**Try it:** Reproduce the whole of the data exactly.
---------- Material provided
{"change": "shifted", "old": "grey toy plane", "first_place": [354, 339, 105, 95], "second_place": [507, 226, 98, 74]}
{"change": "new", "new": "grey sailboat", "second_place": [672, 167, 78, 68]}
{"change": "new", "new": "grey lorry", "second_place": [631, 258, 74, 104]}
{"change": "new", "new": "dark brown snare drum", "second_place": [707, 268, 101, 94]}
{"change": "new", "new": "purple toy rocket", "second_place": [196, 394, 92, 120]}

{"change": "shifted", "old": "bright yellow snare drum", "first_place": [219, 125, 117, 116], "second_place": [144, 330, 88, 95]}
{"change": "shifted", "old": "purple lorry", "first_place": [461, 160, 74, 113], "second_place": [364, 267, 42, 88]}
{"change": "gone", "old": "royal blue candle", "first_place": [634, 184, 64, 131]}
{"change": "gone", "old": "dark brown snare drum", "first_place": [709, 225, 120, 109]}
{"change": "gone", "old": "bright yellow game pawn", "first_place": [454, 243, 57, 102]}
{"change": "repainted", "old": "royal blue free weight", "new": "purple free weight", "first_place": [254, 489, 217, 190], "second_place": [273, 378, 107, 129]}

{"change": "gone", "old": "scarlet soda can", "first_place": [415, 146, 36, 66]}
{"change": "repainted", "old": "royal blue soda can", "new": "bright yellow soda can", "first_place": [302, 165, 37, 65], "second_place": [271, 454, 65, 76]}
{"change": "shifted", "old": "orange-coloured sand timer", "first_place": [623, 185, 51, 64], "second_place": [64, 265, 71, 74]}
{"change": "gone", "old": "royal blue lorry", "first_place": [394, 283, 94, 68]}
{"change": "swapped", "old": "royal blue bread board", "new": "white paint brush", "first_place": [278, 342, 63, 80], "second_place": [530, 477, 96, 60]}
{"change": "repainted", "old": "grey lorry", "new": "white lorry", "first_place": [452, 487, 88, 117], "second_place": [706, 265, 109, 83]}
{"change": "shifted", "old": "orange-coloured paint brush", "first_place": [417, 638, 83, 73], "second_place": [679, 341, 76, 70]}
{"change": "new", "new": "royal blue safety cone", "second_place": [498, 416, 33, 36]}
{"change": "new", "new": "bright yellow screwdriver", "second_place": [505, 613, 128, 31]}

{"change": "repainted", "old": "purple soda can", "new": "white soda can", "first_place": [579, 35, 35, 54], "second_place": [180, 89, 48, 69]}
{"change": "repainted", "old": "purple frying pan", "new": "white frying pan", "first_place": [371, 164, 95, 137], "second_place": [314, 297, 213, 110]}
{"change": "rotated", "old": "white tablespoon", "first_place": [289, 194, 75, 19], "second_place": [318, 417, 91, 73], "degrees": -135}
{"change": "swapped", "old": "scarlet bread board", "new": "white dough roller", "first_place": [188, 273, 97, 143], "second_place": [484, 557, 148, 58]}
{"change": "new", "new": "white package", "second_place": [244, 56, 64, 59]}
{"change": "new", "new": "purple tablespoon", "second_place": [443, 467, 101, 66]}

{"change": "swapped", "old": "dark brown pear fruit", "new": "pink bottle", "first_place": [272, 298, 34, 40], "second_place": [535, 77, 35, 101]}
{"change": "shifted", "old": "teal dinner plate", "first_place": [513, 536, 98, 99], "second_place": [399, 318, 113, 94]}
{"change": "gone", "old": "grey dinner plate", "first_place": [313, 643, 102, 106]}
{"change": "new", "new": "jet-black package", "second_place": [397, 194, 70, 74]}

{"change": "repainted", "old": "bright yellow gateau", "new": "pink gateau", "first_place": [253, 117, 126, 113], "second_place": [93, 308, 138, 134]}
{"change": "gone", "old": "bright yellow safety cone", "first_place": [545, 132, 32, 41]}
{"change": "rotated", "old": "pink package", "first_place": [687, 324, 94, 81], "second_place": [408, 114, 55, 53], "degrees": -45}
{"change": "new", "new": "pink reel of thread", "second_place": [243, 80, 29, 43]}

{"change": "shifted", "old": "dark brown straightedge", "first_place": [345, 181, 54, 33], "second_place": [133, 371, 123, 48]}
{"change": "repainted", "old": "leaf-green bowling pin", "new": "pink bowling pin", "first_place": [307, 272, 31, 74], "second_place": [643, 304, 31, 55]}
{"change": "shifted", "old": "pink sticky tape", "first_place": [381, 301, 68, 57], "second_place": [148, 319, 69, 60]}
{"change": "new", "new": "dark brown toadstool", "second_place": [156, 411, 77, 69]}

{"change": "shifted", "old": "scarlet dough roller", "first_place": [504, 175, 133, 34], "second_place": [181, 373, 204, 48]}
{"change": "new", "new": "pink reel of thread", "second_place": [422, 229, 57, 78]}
--------------------
**Your response:**
{"change": "shifted", "old": "grey toy plane", "first_place": [354, 339, 105, 95], "second_place": [507, 226, 98, 74]}
{"change": "new", "new": "grey sailboat", "second_place": [672, 167, 78, 68]}
{"change": "new", "new": "grey lorry", "second_place": [631, 258, 74, 104]}
{"change": "new", "new": "dark brown snare drum", "second_place": [707, 268, 101, 94]}
{"change": "new", "new": "purple toy rocket", "second_place": [196, 394, 92, 120]}

{"change": "shifted", "old": "bright yellow snare drum", "first_place": [219, 125, 117, 116], "second_place": [144, 330, 88, 95]}
{"change": "shifted", "old": "purple lorry", "first_place": [461, 160, 74, 113], "second_place": [364, 267, 42, 88]}
{"change": "gone", "old": "royal blue candle", "first_place": [634, 184, 64, 131]}
{"change": "gone", "old": "dark brown snare drum", "first_place": [709, 225, 120, 109]}
{"change": "gone", "old": "bright yellow game pawn", "first_place": [454, 243, 57, 102]}
{"change": "repainted", "old": "royal blue free weight", "new": "purple free weight", "first_place": [254, 489, 217, 190], "second_place": [273, 378, 107, 129]}

{"change": "gone", "old": "scarlet soda can", "first_place": [415, 146, 36, 66]}
{"change": "repainted", "old": "royal blue soda can", "new": "bright yellow soda can", "first_place": [302, 165, 37, 65], "second_place": [271, 454, 65, 76]}
{"change": "shifted", "old": "orange-coloured sand timer", "first_place": [623, 185, 51, 64], "second_place": [64, 265, 71, 74]}
{"change": "gone", "old": "royal blue lorry", "first_place": [394, 283, 94, 68]}
{"change": "swapped", "old": "royal blue bread board", "new": "white paint brush", "first_place": [278, 342, 63, 80], "second_place": [530, 477, 96, 60]}
{"change": "repainted", "old": "grey lorry", "new": "white lorry", "first_place": [452, 487, 88, 117], "second_place": [706, 265, 109, 83]}
{"change": "shifted", "old": "orange-coloured paint brush", "first_place": [417, 638, 83, 73], "second_place": [679, 341, 76, 70]}
{"change": "new", "new": "royal blue safety cone", "second_place": [498, 416, 33, 36]}
{"change": "new", "new": "bright yellow screwdriver", "second_place": [505, 613, 128, 31]}

{"change": "repainted", "old": "purple soda can", "new": "white soda can", "first_place": [579, 35, 35, 54], "second_place": [180, 89, 48, 69]}
{"change": "repainted", "old": "purple frying pan", "new": "white frying pan", "first_place": [371, 164, 95, 137], "second_place": [314, 297, 213, 110]}
{"change": "rotated", "old": "white tablespoon", "first_place": [289, 194, 75, 19], "second_place": [318, 417, 91, 73], "degrees": -135}
{"change": "swapped", "old": "scarlet bread board", "new": "white dough roller", "first_place": [188, 273, 97, 143], "second_place": [484, 557, 148, 58]}
{"change": "new", "new": "white package", "second_place": [244, 56, 64, 59]}
{"change": "new", "new": "purple tablespoon", "second_place": [443, 467, 101, 66]}

{"change": "swapped", "old": "dark brown pear fruit", "new": "pink bottle", "first_place": [272, 298, 34, 40], "second_place": [535, 77, 35, 101]}
{"change": "shifted", "old": "teal dinner plate", "first_place": [513, 536, 98, 99], "second_place": [399, 318, 113, 94]}
{"change": "gone", "old": "grey dinner plate", "first_place": [313, 643, 102, 106]}
{"change": "new", "new": "jet-black package", "second_place": [397, 194, 70, 74]}

{"change": "repainted", "old": "bright yellow gateau", "new": "pink gateau", "first_place": [253, 117, 126, 113], "second_place": [93, 308, 138, 134]}
{"change": "gone", "old": "bright yellow safety cone", "first_place": [545, 132, 32, 41]}
{"change": "rotated", "old": "pink package", "first_place": [687, 324, 94, 81], "second_place": [408, 114, 55, 53], "degrees": -45}
{"change": "new", "new": "pink reel of thread", "second_place": [243, 80, 29, 43]}

{"change": "shifted", "old": "dark brown straightedge", "first_place": [345, 181, 54, 33], "second_place": [133, 371, 123, 48]}
{"change": "repainted", "old": "leaf-green bowling pin", "new": "pink bowling pin", "first_place": [307, 272, 31, 74], "second_place": [643, 304, 31, 55]}
{"change": "shifted", "old": "pink sticky tape", "first_place": [381, 301, 68, 57], "second_place": [148, 319, 69, 60]}
{"change": "new", "new": "dark brown toadstool", "second_place": [156, 411, 77, 69]}

{"change": "shifted", "old": "scarlet dough roller", "first_place": [504, 175, 133, 34], "second_place": [181, 373, 204, 48]}
{"change": "new", "new": "pink reel of thread", "second_place": [422, 229, 57, 78]}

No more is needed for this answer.